To be done: List each line of the material below that contains the string "tuplet", copying every such line in full.

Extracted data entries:
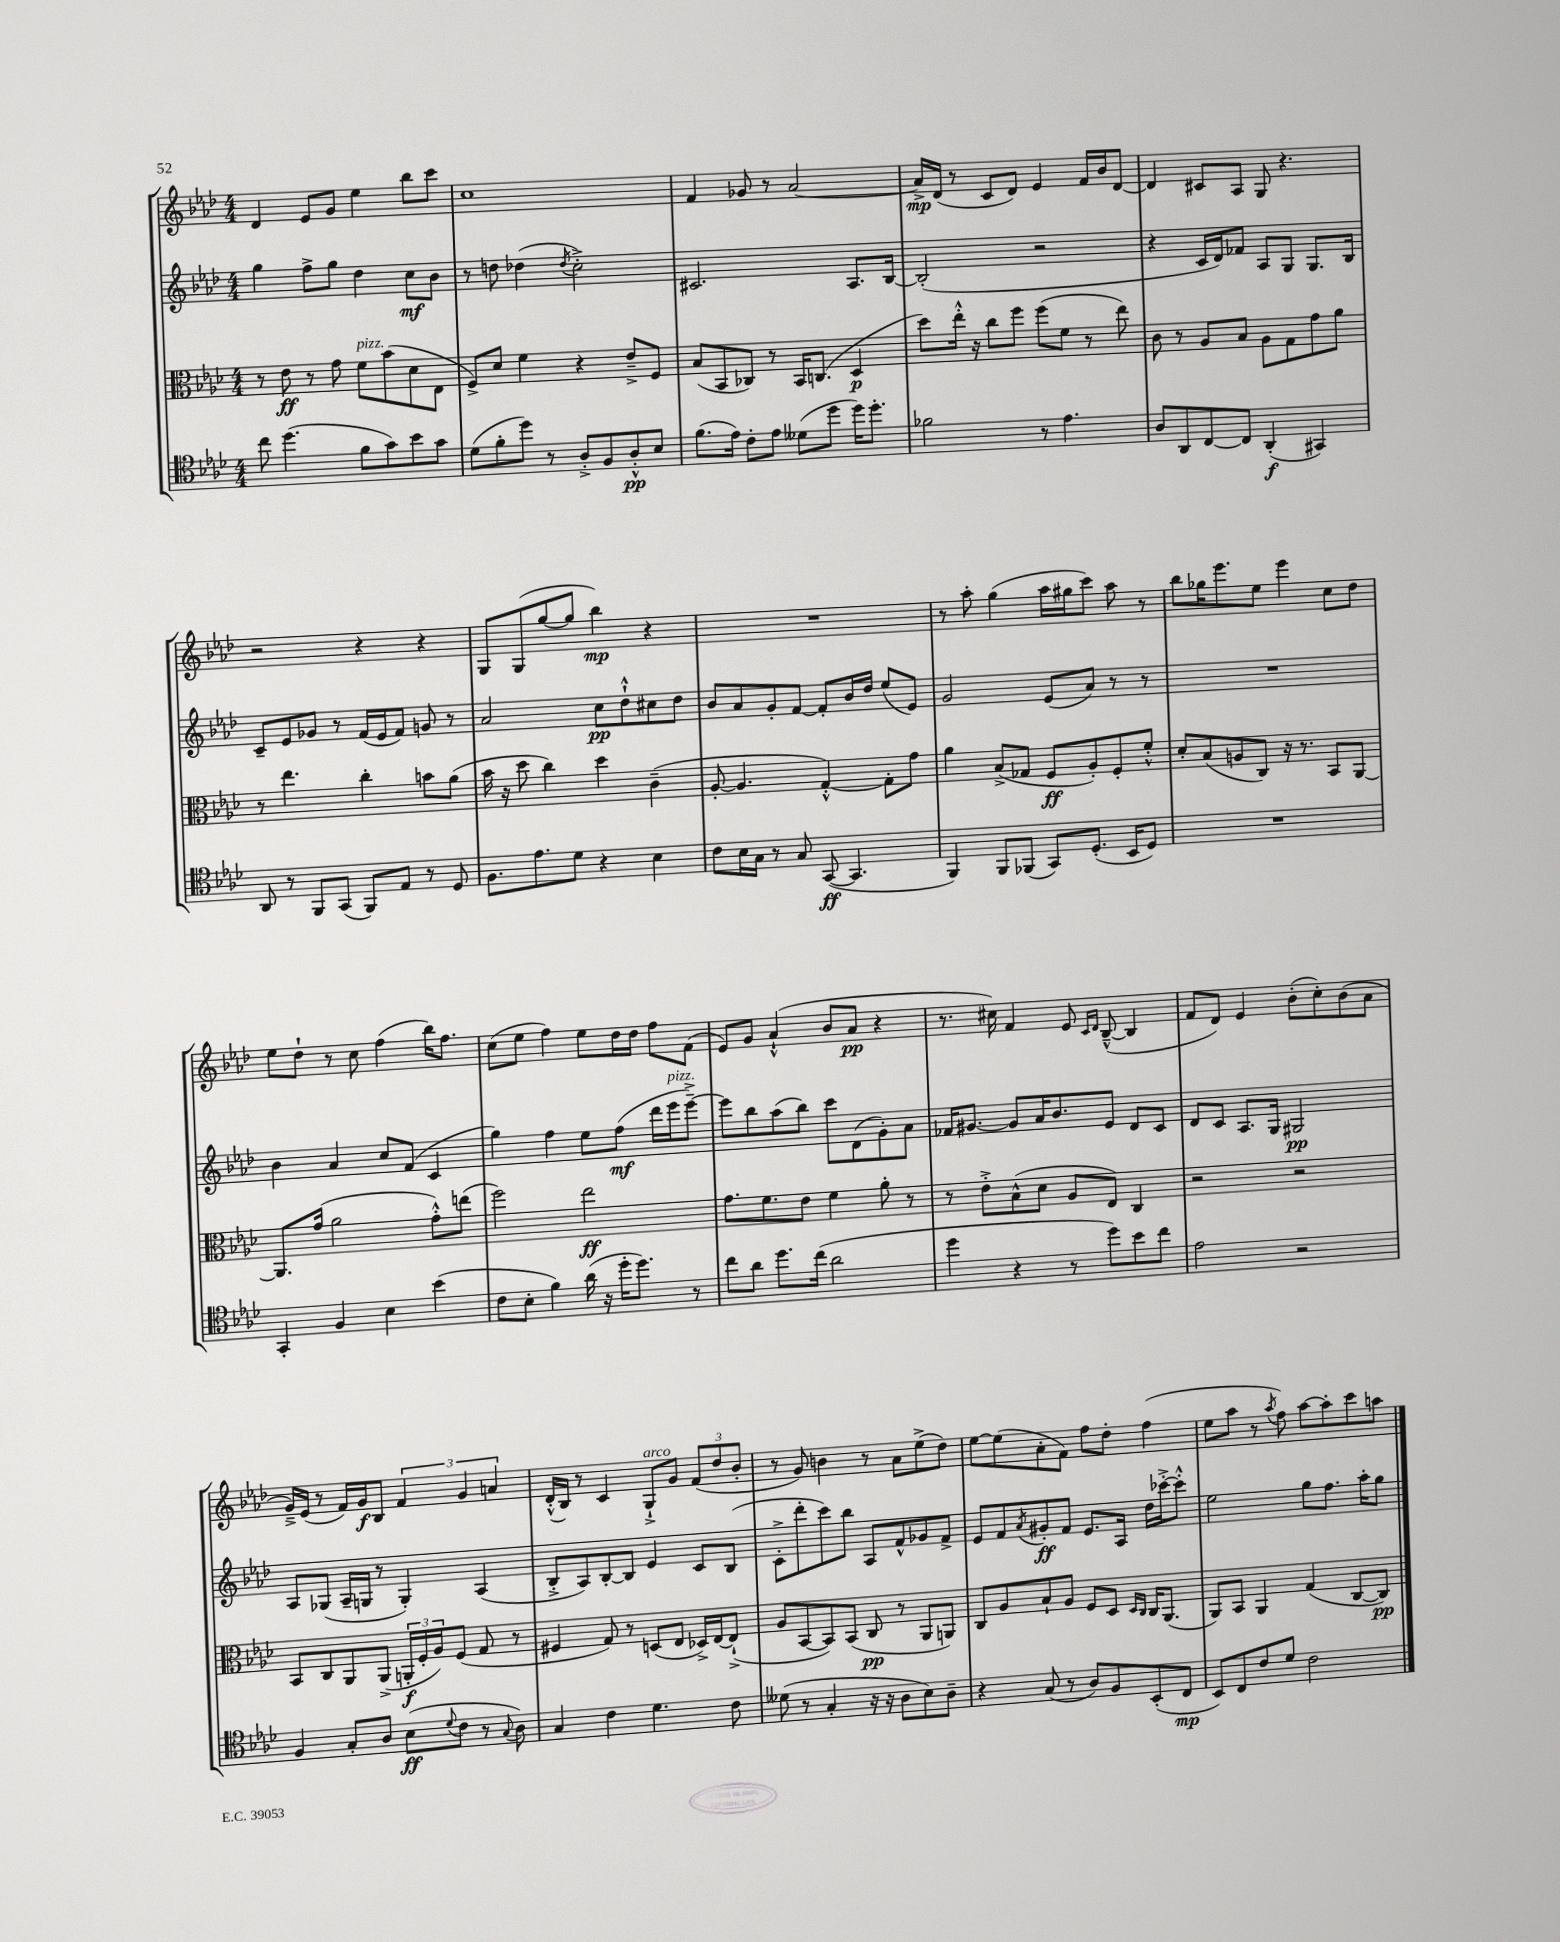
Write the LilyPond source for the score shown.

<<
\new StaffGroup <<
\new Staff = "s0" {
    \clef treble \key aes \major \numericTimeSignature \time 4/4
    des'4 ees'8 g'8 ees''4 bes''8 c'''8 |
    c''1 |
    f'4 ges'8 r8 aes'2~ |
    aes'16->\mp des'16( r8 c'8 des'8) ees'4 f'16 bes'16 des'8~ |
    des'4 cis'8 aes8 g8 r4. |
    r2 r4 r4 |
    g8 g8( g''8~ g''8 bes''4\mp) r4 |
    R1 |
    r8 aes''8-. g''4( aes''16 gis''16 c'''8) aes''8 r8 |
    bes''8 ges''16 ees'''8. ees''8 ees'''4 c''8 des''8 |
    ees''8 des''8-! r8 c''8 f''4( bes''16) f''8. |
    c''8( ees''8 f''4) ees''8 des''16 des''16 f''8 f'8( |
    ees'8) g'8 aes'4-!-^( bes'8 aes'8\pp r4 |
    r8. cis''16) f'4 ees'8 \grace { c'16 des'16 } bes8~---^( bes4 |
    f'8 des'8) ees'4 bes'8-.( c''8-.) bes'8( aes'8 |
    g'16--->) ees'16( r8 f'16) g'16\f bes8 \tuplet 3/2 { f'4 g'4 a'4 } |
    des'16-.-^( bes16) r8 c'4 g8-!->^\markup { \italic "arco" } g'8 \tuplet 3/2 { f'8( des''8 bes'8-. } |
    r8 g'8) b'4 r8 aes'8 ees''8->( des''8) |
    ees''8~ ees''8( aes'8-. f'8) f''8 des''8-. f''4( |
    ees''8 aes''8 r8 \acciaccatura { aes''8 } f''8) aes''8~ aes''8-. c'''8 a''8 \bar "|." |
}
\new Staff = "s1" {
    \clef treble \key aes \major \numericTimeSignature \time 4/4
    g''4 f''8-> g''8 des''4 c''8\mf bes'8 |
    r8 d''8 des''4( \acciaccatura { des''8 } c''2-.->) |
    cis'2. aes8. bes16~ |
    bes2-.( r2 |
    r4 c'16 des'16) fes'8 aes8 g8 g8. bes16 |
    c'8-- ees'8 ges'8 r8 f'16( ees'16 f'8) g'8 r8 |
    aes'2 c''8\pp des''8-!-^ cis''8 des''8 |
    bes'8 aes'8 g'8-. f'8~ f'8-. bes'16 des''16 ees''8( ees'8) |
    g'2 ees'8( aes'8) r8 r8 |
    R1 |
    bes'4 aes'4 c''8 f'8( c'4 |
    g''4) f''4 ees''8 f''8\mf( des'''16 ees'''16^\markup { \italic "pizz." } ees'''8~--->) |
    ees'''8 bes''8 aes''8( bes''8) c'''8 des'8( g'8-.) aes'8 |
    fes'16 gis'8.~ gis'8 aes'16 bes'8. ees'8 des'8 c'8 |
    des'8 c'8 aes8. g16 gis2\pp |
    aes8 ges8( aes16-- g16 r8 g4-.) aes4( |
    bes8-.-> aes8) bes8~-. bes8 ees'4 c'8 bes8( |
    c'8-.-> des'''8-. c'''8) bes''8 aes8 f'8-^ ges'8 f'8-> |
    ees'8 f'8 \acciaccatura { aes'8 } gis'8-.\ff f'8 ees'8. aes16 des''16 ces'''16~-.-> ces'''8-.-^ |
    ees''2 g''8 f''8. aes''16-. g''8 \bar "|." |
}
\new Staff = "s2" {
    \clef alto \key aes \major \numericTimeSignature \time 4/4
    r8 ees'8\ff r8 g'8 f'8^\markup { \italic "pizz." } bes'8( des'8 ees8 |
    f8->) des'8 f'4 r4 ees'8---> f8 |
    bes8( bes,8 ces8) r8 bes,16 c8.( des4\p |
    des''8) ees''16-.-^ r16 c''8 f''8 f''8( f'8 r8 ees''8) |
    c'8 r8 aes8 bes8 aes8 g8 g'8 aes'8 |
    r8 ees''4. c''4-. b'8 aes'8( |
    bes'16 r16 des''8 c''4) des''4 c'4--( |
    aes8~-. aes4. g4~-.-^) g8-. g'8 |
    aes'4 bes8->( ges8 f8\ff aes8-.) f8-. f'8-.-^ |
    des'8-. bes8( a8 c8) r16 r8. bes,8 aes,8~ |
    aes,8. g'16( aes'2 g'8-.-^) e''8( |
    f''2) ees''2\ff |
    g'8. f'8. ees'8 f'4 aes'8-. r8 |
    r8 ees'8-.-> bes8-^( des'8 aes8 ees8) c4 |
    r2 r2 |
    bes,8 c8 aes,8 aes,8->( \tuplet 3/2 { a,16-.\f f16-. aes16) } f8( g8 r8 |
    fis4 g8) r8 d8( ees8 des16->) ees16~ ees8-!->( |
    aes8 bes,8~ bes,8) bes,8( c8\pp r8 aes,8 a,8) |
    c8 aes8 bes8-! aes8 f8 des8 \grace { des16 c16 } c16 aes,8.( |
    aes,8) bes,8 aes,4 g4( c8~ c8\pp) \bar "|." |
}
\new Staff = "s3" {
    \clef tenor \key aes \major \numericTimeSignature \time 4/4
    c''8 des''4.( f'8 g'8) bes'8 g'8 |
    des'8( f'8-. des''8) r8 aes8-.-> f8 aes8-.-^\pp bes8 |
    f'8.( ees'16) c'8-. ees'8 deses'8( des''8 des''16) des''8.-. |
    fes'2 r8 ees'4. |
    aes8 aes,8 c8~ c8 aes,4-.\f( gis,4) |
    aes,8 r8 f,8 g,8( f,8) ees8 r8 des8 |
    f8. ees'8. des'8 r4 bes4 |
    c'8 bes16 g16 r8 g8 g,8~\ff( g,4. |
    f,4) f,8 fes,8( g,8) des8.-.( bes,16 des8) |
    R1 |
    g,4-. f4 bes4 bes'4( |
    c'8 bes8-. f'4) aes'16( r16 des''16-. des''8.) r8 |
    c''8 aes'8 des''8. c''16( aes'2 |
    des''4 r4 r8 des''8) bes'8 c''8 |
    ees'2 r2 |
    f4 g8-. aes8 bes8\ff( \appoggiatura { des'8 } c'8 r8 \appoggiatura { g8 } aes8) |
    g4 c'4 des'4. c'8 |
    deses'8( r8 g4-. r16 r16 aes8 bes8) aes8-- |
    r4 g8( r8 aes8) f8 bes,8-.( c8\mp |
    bes,8) c8 c'8 des'8 c'2 \bar "|." |
}
>>
>>
\layout { \context { \Score \remove "Bar_number_engraver" } }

Completed task:
    g'16--->) ees'16( r8 f'16) g'16\f bes8 \tuplet 3/2 { f'4 g'4 a'4 } |
    des'16-.-^( bes16) r8 c'4 g8-!->^\markup { \italic "arco" } g'8 \tuplet 3/2 { f'8( des''8 bes'8-. } |
    bes,8 c8 aes,8 aes,8->( \tuplet 3/2 { a,16-.\f f16-. aes16) } f8( g8 r8 |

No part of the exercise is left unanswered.